━━━━━ INPUT DATA

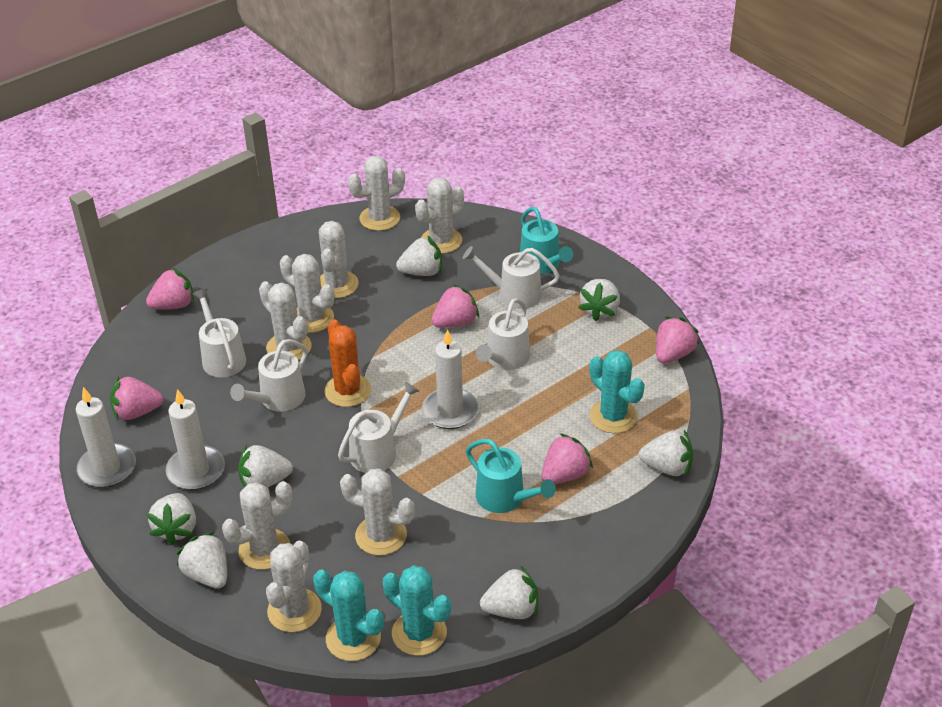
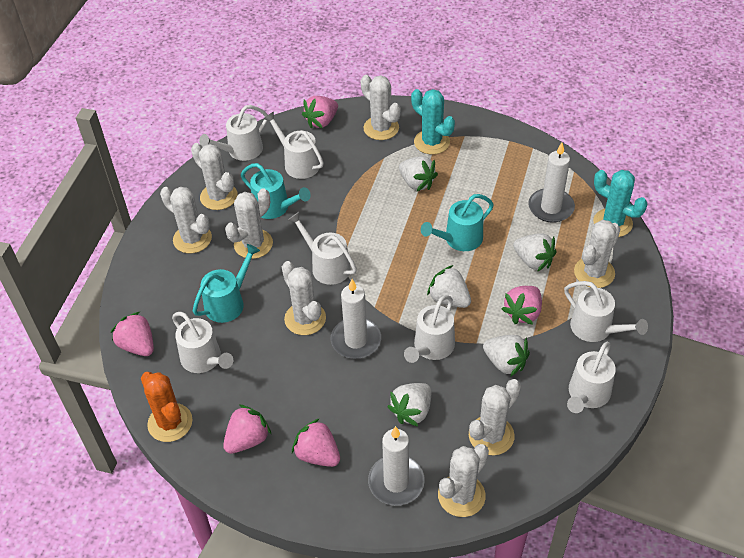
turquoise cactus: 3 -> 2
turquoise watering can: 2 -> 3
white strawberry: 7 -> 5
white watering can: 5 -> 7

━━━━━━━━━━

* **PROBLEM TO WORK ON**
Could you please find every line of the listing above holding the string "turquoise" and copy it?

* **TASK SOLUTION**
turquoise cactus: 3 -> 2
turquoise watering can: 2 -> 3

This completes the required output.